**EXERCISE DESCRIPTION:**
Search the data below for the string "SCALE" and copy all lines where it shows up.

(Detected change data)
╭──

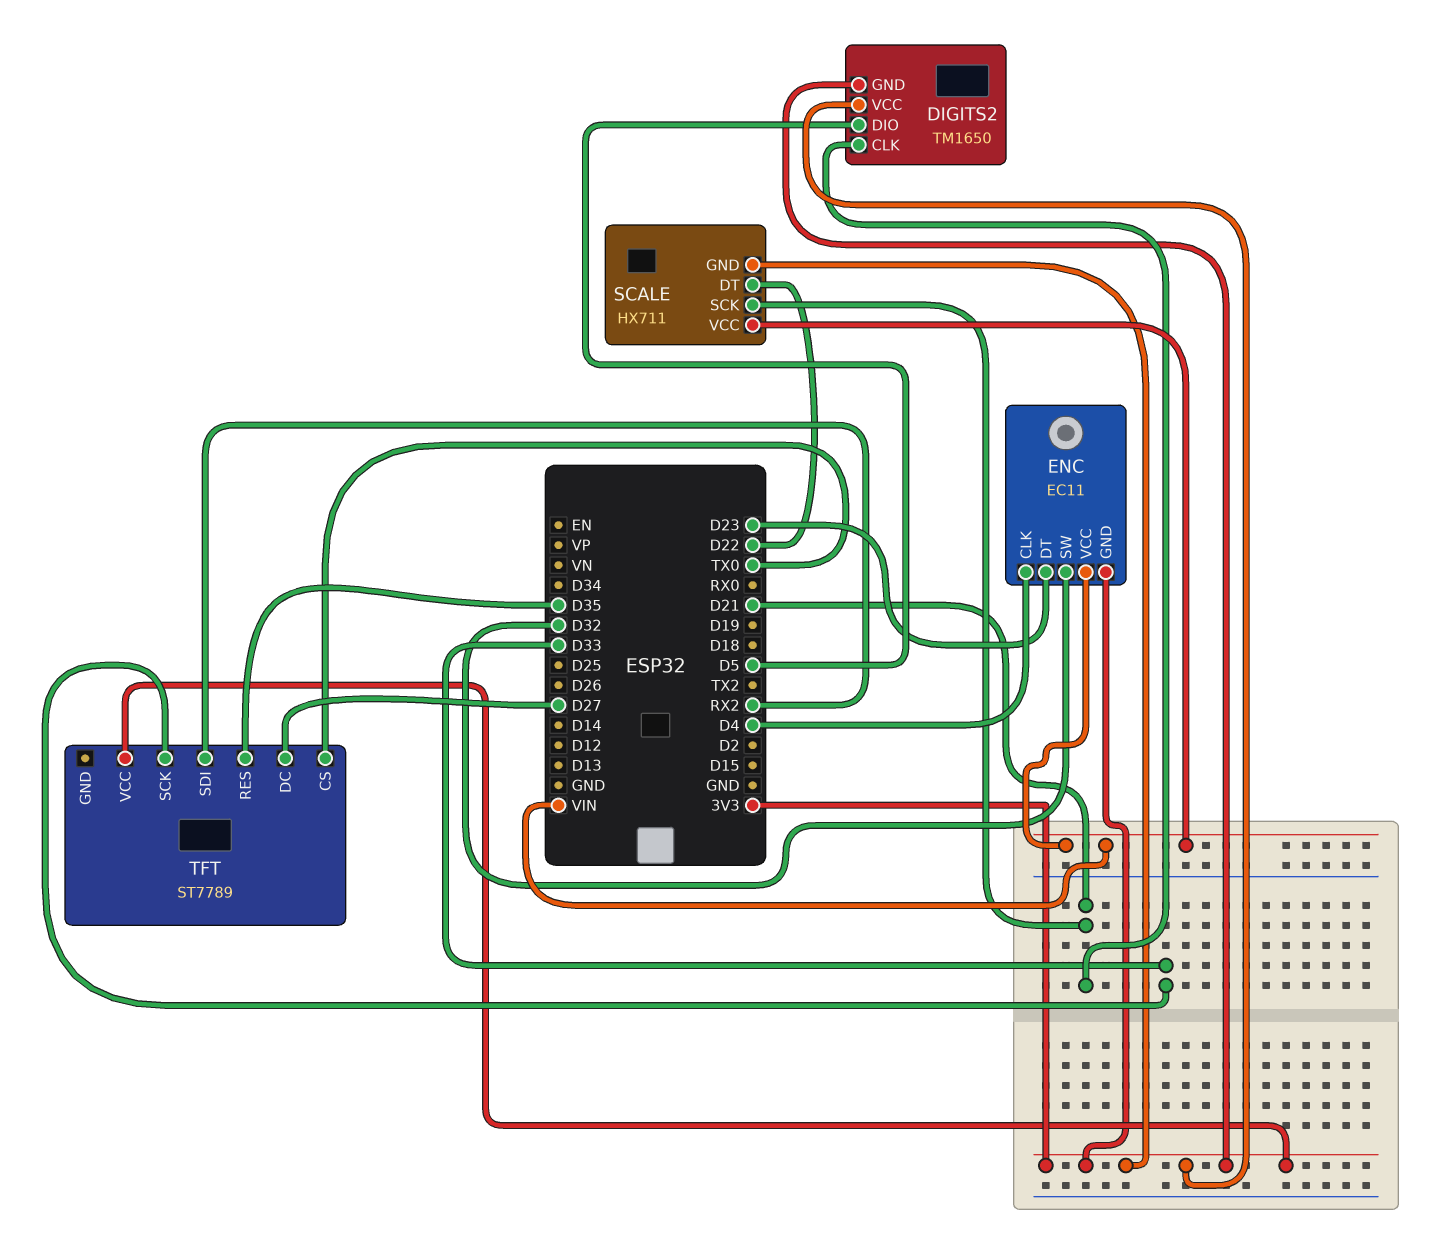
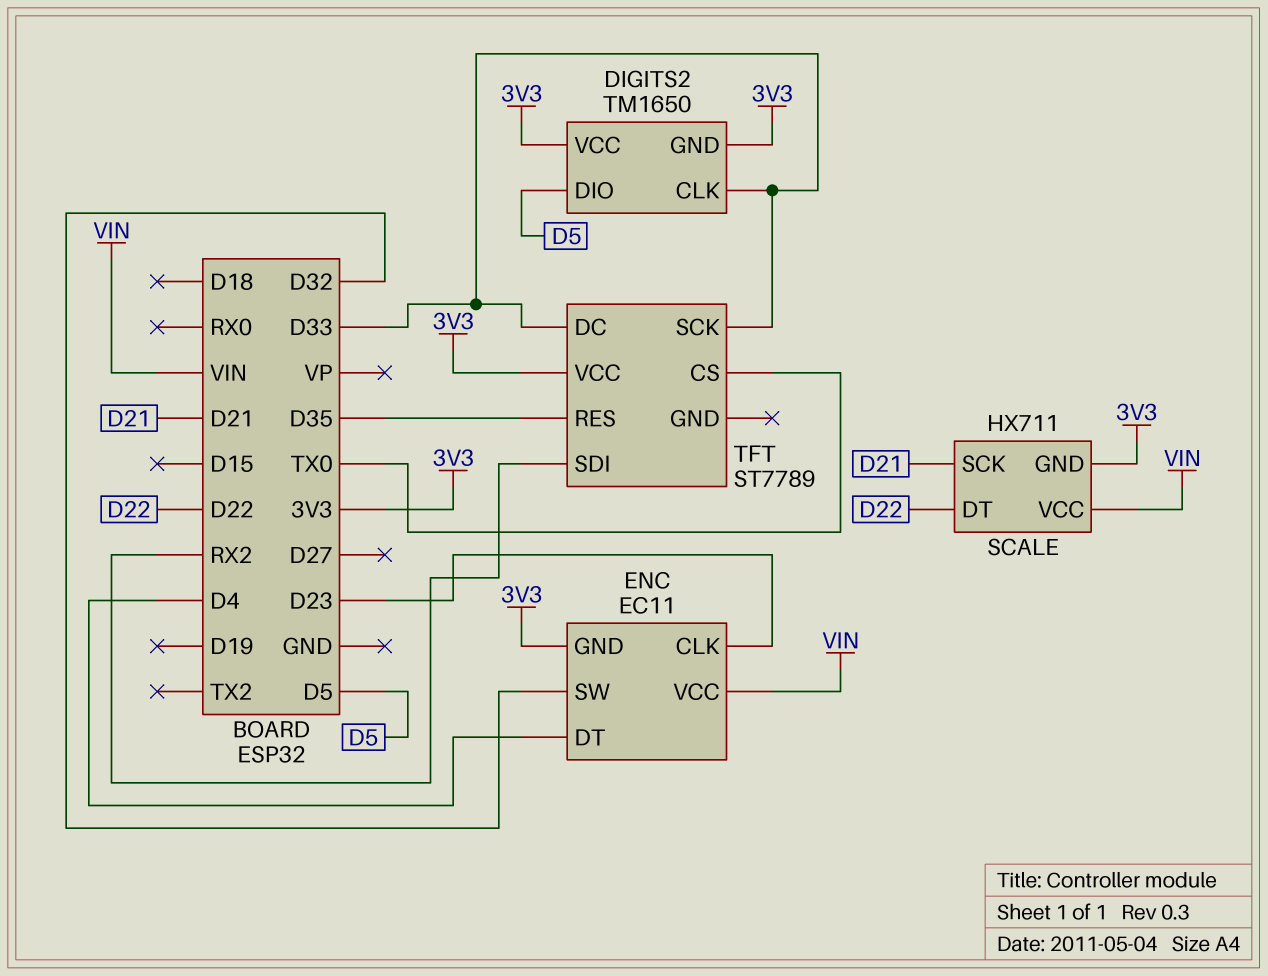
DIGITS2 pin CLK: D21 -> D33
ENC pin CLK: D4 -> D23
ENC pin DT: D23 -> D4
TFT pin DC: D27 -> D33

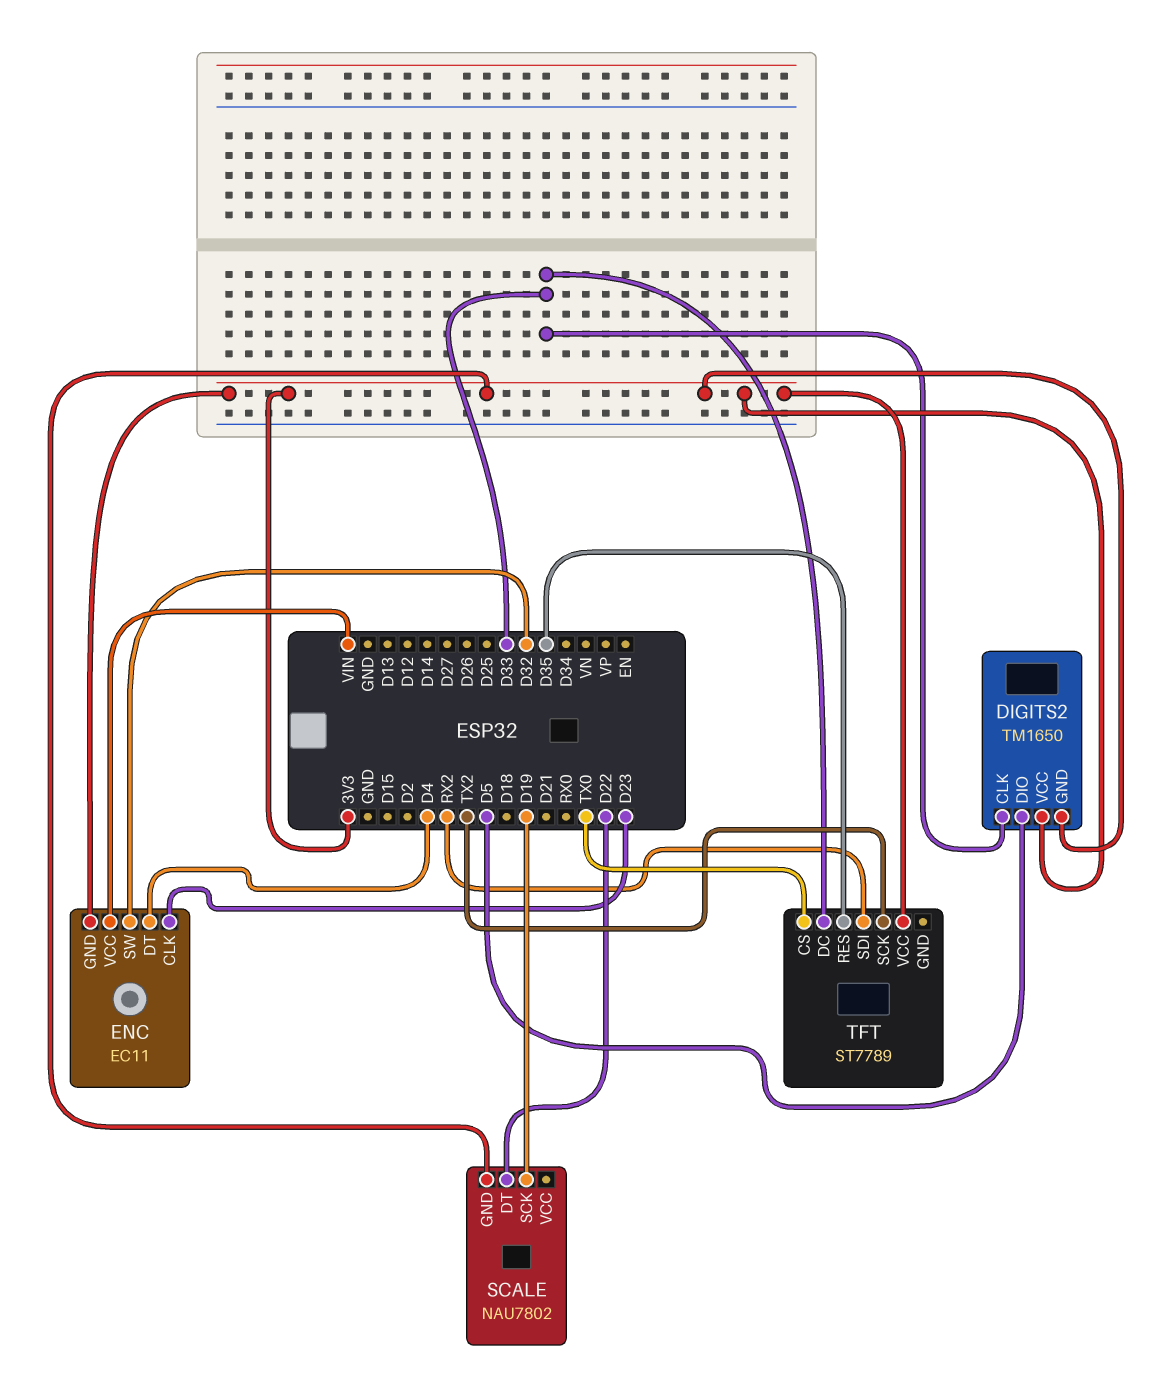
SCALE: HX711 -> NAU7802
SCALE pin SCK: D21 -> D19
SCALE pin VCC: VIN -> none
TFT pin SCK: D33 -> TX2

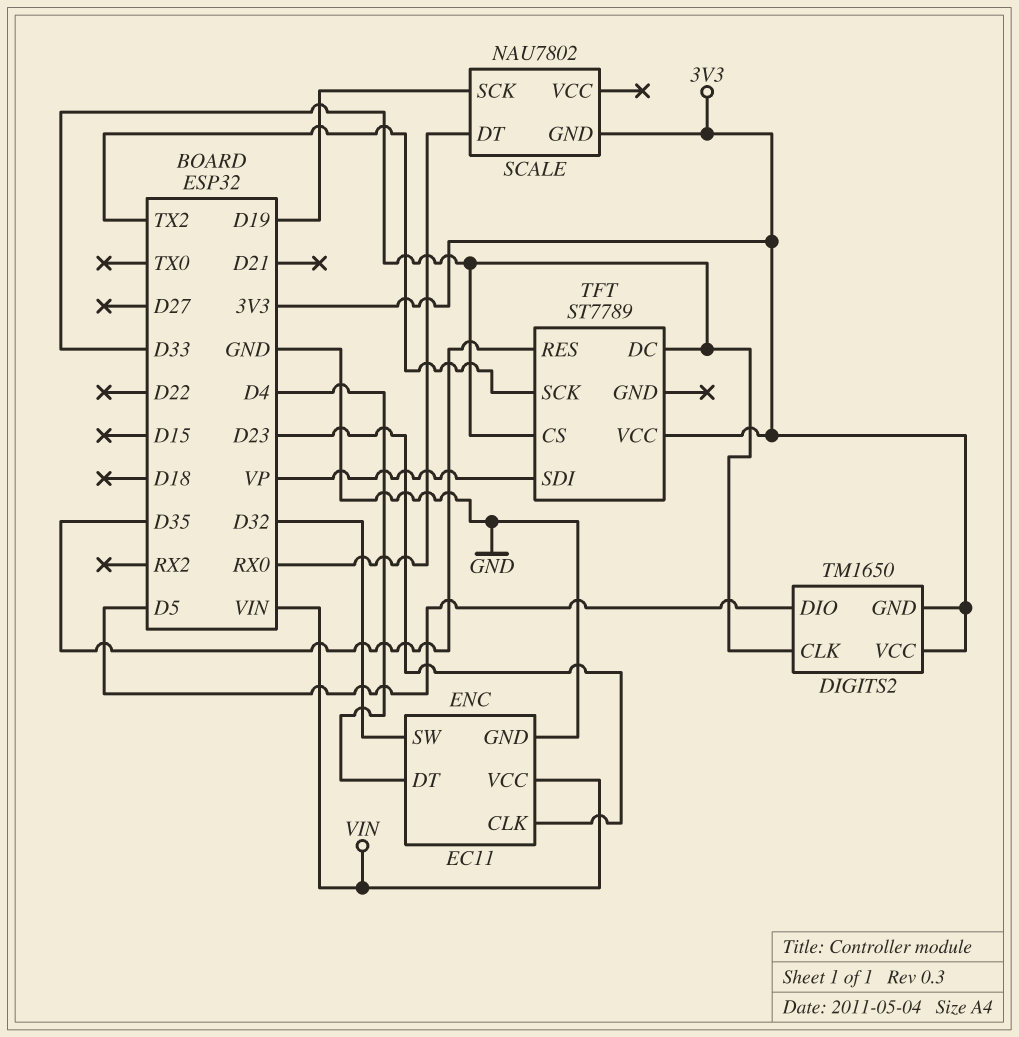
ENC pin GND: 3V3 -> GND
SCALE pin DT: D22 -> RX0
TFT pin CS: TX0 -> D33
TFT pin SDI: RX2 -> VP

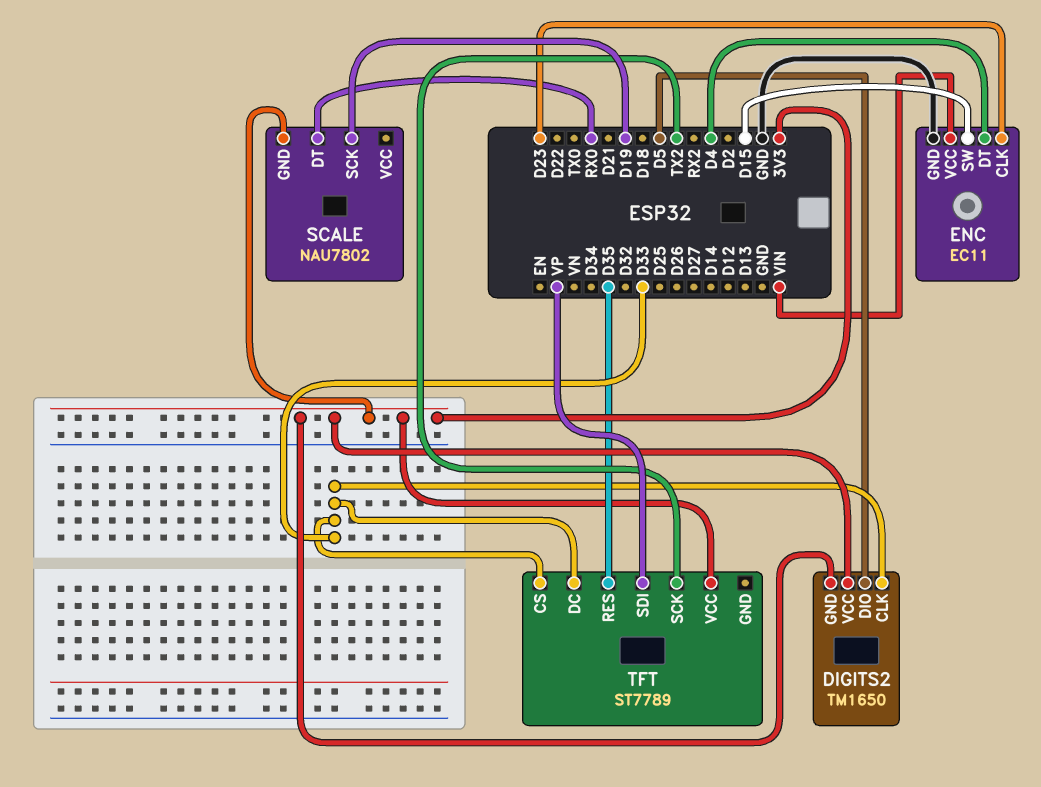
ENC pin SW: D32 -> D15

╰──

**RESPONSE BELOW:**
SCALE: HX711 -> NAU7802
SCALE pin SCK: D21 -> D19
SCALE pin VCC: VIN -> none
SCALE pin DT: D22 -> RX0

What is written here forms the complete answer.